- Exercise instructions:
Bring together copies of the lines in the data below that contain the word "turquesa".

- Data records:
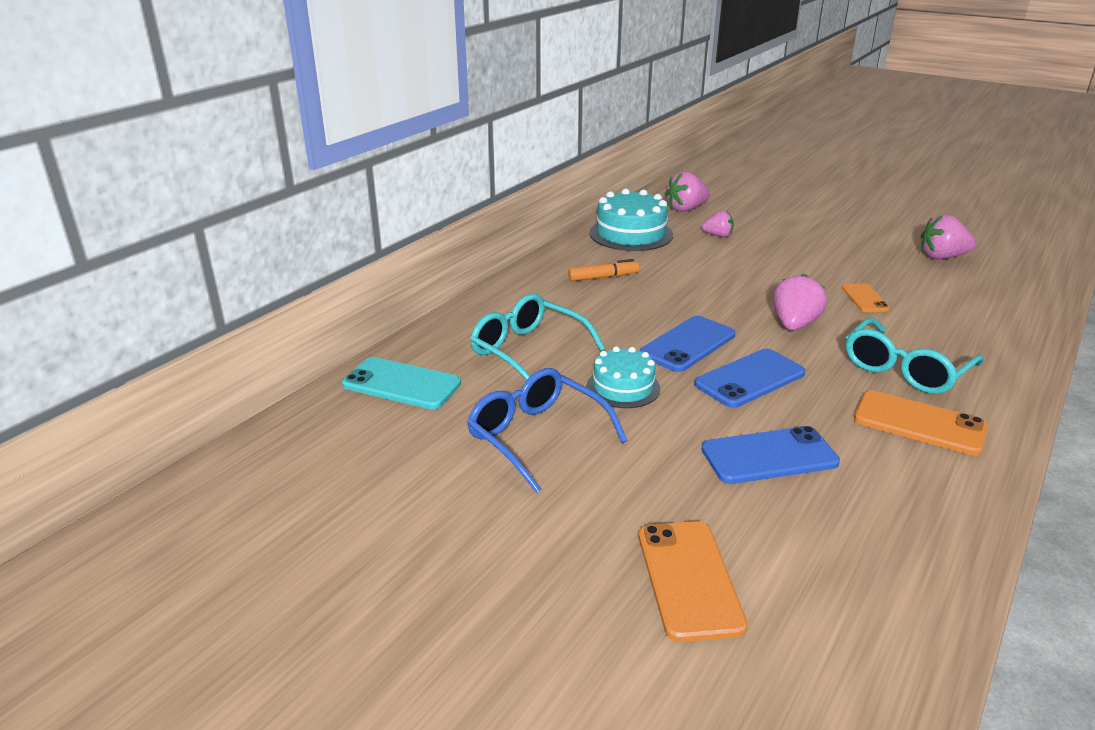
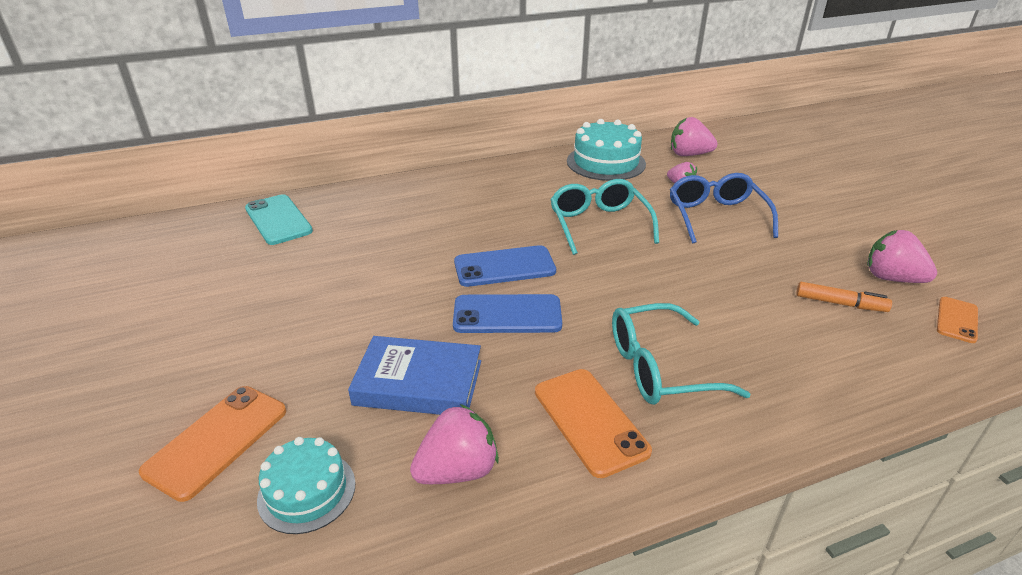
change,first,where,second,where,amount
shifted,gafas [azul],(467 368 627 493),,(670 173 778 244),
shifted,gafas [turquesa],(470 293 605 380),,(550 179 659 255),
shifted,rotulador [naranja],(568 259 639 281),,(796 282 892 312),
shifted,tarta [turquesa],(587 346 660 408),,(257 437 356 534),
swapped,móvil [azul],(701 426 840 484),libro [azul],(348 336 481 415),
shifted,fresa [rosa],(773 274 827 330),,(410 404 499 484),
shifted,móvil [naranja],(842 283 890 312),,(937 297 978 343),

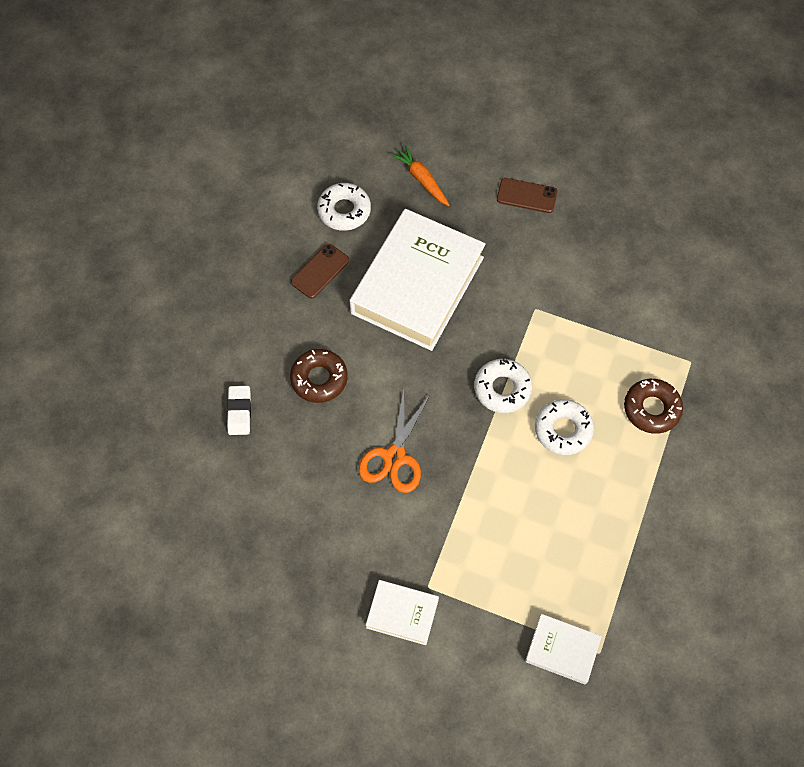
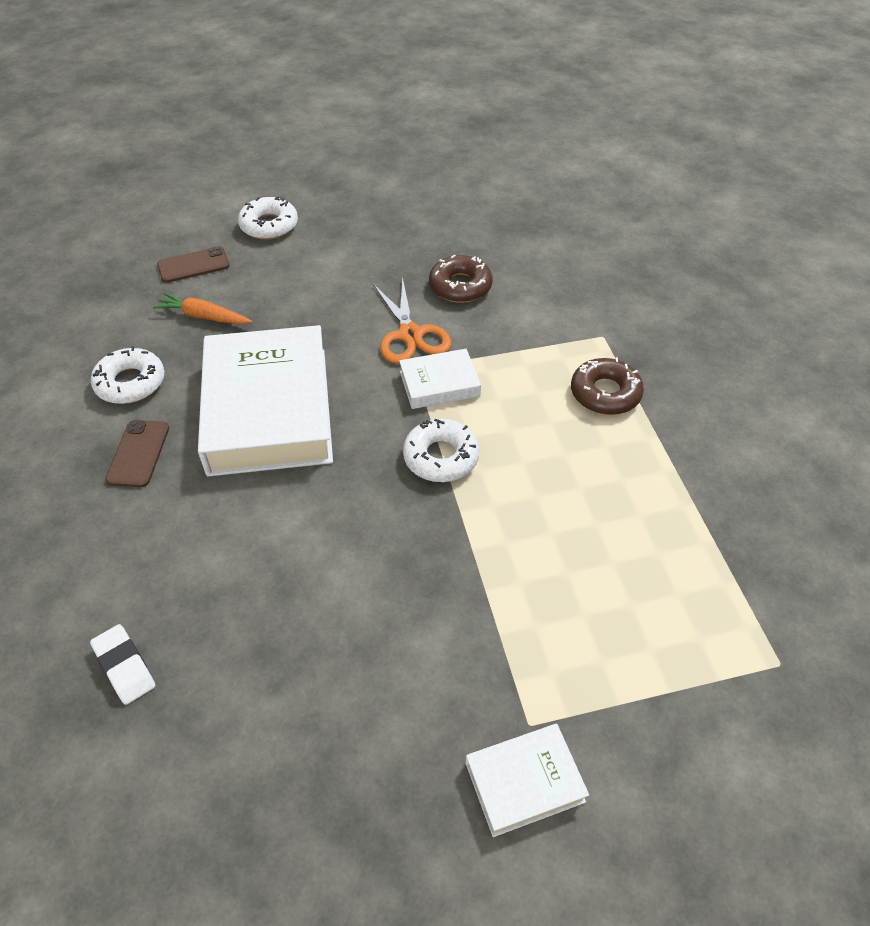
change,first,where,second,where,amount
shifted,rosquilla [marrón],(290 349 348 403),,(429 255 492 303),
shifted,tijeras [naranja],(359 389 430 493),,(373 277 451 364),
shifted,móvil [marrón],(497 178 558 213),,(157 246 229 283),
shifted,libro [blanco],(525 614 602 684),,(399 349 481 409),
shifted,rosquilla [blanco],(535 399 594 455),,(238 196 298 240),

---

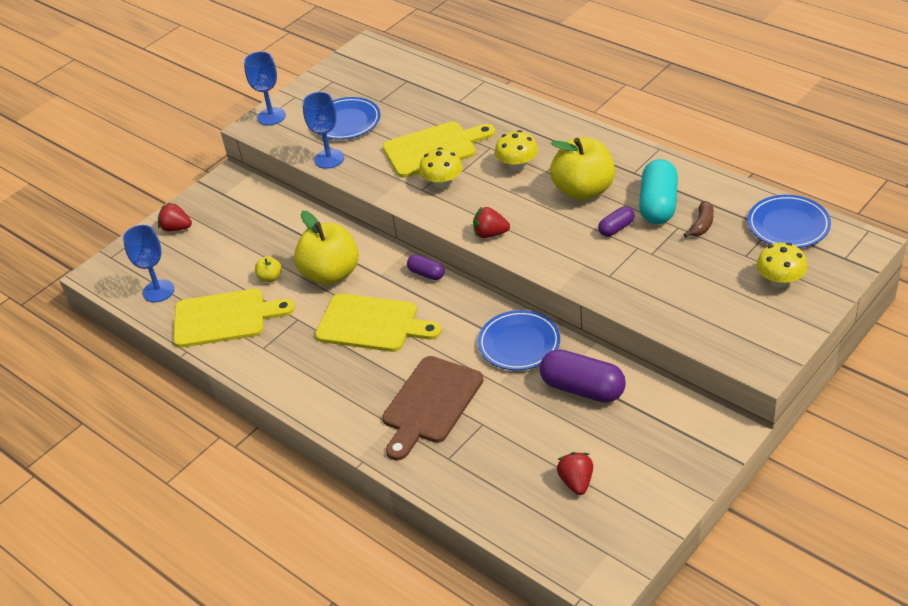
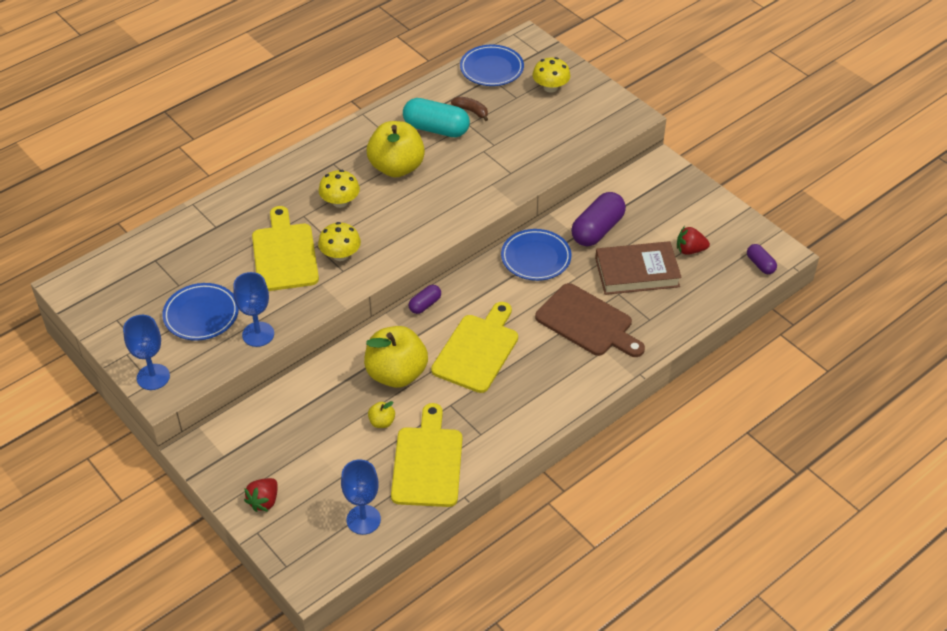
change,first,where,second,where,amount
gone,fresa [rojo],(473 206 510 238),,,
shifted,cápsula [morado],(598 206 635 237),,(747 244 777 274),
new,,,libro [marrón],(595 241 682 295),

- Answer section:
shifted,gafas [turquesa],(470 293 605 380),,(550 179 659 255),
shifted,tarta [turquesa],(587 346 660 408),,(257 437 356 534),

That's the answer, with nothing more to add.